*** Begin section ***
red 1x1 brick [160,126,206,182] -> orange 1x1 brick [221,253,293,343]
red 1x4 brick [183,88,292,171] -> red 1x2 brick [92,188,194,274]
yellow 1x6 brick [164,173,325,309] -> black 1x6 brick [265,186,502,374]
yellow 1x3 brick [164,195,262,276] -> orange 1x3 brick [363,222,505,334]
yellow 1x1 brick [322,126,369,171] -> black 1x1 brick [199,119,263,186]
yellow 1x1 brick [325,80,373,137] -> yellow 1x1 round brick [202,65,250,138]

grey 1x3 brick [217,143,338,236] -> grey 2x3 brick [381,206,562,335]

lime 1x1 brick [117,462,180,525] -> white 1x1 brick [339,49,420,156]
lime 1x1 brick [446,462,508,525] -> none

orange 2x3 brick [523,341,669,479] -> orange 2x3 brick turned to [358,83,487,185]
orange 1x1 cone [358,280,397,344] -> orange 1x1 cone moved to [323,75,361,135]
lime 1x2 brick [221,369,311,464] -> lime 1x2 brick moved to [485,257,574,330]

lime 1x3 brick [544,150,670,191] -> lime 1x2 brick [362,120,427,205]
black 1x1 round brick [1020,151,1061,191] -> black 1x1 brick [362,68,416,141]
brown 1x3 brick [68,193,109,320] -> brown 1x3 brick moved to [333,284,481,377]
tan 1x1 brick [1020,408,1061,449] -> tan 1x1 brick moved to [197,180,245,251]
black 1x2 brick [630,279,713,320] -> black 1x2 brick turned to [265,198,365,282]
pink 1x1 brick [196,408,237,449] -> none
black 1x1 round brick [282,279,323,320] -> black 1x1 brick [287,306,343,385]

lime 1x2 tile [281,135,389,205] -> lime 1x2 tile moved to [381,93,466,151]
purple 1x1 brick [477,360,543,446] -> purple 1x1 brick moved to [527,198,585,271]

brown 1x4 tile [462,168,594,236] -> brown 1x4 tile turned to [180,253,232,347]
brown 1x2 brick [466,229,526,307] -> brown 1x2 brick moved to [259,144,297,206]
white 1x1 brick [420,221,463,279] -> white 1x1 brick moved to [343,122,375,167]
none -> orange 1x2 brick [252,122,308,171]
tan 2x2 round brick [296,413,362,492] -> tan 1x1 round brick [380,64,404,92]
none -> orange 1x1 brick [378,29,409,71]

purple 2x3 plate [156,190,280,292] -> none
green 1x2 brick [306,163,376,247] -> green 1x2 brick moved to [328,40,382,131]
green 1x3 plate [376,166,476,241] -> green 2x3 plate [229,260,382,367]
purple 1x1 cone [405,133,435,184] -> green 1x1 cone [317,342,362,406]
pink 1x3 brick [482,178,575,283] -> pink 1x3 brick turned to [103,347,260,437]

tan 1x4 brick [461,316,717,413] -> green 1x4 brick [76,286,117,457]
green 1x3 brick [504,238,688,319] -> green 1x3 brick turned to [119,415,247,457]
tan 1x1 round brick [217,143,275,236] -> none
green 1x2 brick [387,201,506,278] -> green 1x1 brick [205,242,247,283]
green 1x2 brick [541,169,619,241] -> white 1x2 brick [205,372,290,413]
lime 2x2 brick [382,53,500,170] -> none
*** End section ***
▶ **Request**
Write out the whole listing exactly as it stands.

▶ **Your response**
red 1x1 brick [160,126,206,182] -> orange 1x1 brick [221,253,293,343]
red 1x4 brick [183,88,292,171] -> red 1x2 brick [92,188,194,274]
yellow 1x6 brick [164,173,325,309] -> black 1x6 brick [265,186,502,374]
yellow 1x3 brick [164,195,262,276] -> orange 1x3 brick [363,222,505,334]
yellow 1x1 brick [322,126,369,171] -> black 1x1 brick [199,119,263,186]
yellow 1x1 brick [325,80,373,137] -> yellow 1x1 round brick [202,65,250,138]

grey 1x3 brick [217,143,338,236] -> grey 2x3 brick [381,206,562,335]

lime 1x1 brick [117,462,180,525] -> white 1x1 brick [339,49,420,156]
lime 1x1 brick [446,462,508,525] -> none

orange 2x3 brick [523,341,669,479] -> orange 2x3 brick turned to [358,83,487,185]
orange 1x1 cone [358,280,397,344] -> orange 1x1 cone moved to [323,75,361,135]
lime 1x2 brick [221,369,311,464] -> lime 1x2 brick moved to [485,257,574,330]

lime 1x3 brick [544,150,670,191] -> lime 1x2 brick [362,120,427,205]
black 1x1 round brick [1020,151,1061,191] -> black 1x1 brick [362,68,416,141]
brown 1x3 brick [68,193,109,320] -> brown 1x3 brick moved to [333,284,481,377]
tan 1x1 brick [1020,408,1061,449] -> tan 1x1 brick moved to [197,180,245,251]
black 1x2 brick [630,279,713,320] -> black 1x2 brick turned to [265,198,365,282]
pink 1x1 brick [196,408,237,449] -> none
black 1x1 round brick [282,279,323,320] -> black 1x1 brick [287,306,343,385]

lime 1x2 tile [281,135,389,205] -> lime 1x2 tile moved to [381,93,466,151]
purple 1x1 brick [477,360,543,446] -> purple 1x1 brick moved to [527,198,585,271]

brown 1x4 tile [462,168,594,236] -> brown 1x4 tile turned to [180,253,232,347]
brown 1x2 brick [466,229,526,307] -> brown 1x2 brick moved to [259,144,297,206]
white 1x1 brick [420,221,463,279] -> white 1x1 brick moved to [343,122,375,167]
none -> orange 1x2 brick [252,122,308,171]
tan 2x2 round brick [296,413,362,492] -> tan 1x1 round brick [380,64,404,92]
none -> orange 1x1 brick [378,29,409,71]

purple 2x3 plate [156,190,280,292] -> none
green 1x2 brick [306,163,376,247] -> green 1x2 brick moved to [328,40,382,131]
green 1x3 plate [376,166,476,241] -> green 2x3 plate [229,260,382,367]
purple 1x1 cone [405,133,435,184] -> green 1x1 cone [317,342,362,406]
pink 1x3 brick [482,178,575,283] -> pink 1x3 brick turned to [103,347,260,437]

tan 1x4 brick [461,316,717,413] -> green 1x4 brick [76,286,117,457]
green 1x3 brick [504,238,688,319] -> green 1x3 brick turned to [119,415,247,457]
tan 1x1 round brick [217,143,275,236] -> none
green 1x2 brick [387,201,506,278] -> green 1x1 brick [205,242,247,283]
green 1x2 brick [541,169,619,241] -> white 1x2 brick [205,372,290,413]
lime 2x2 brick [382,53,500,170] -> none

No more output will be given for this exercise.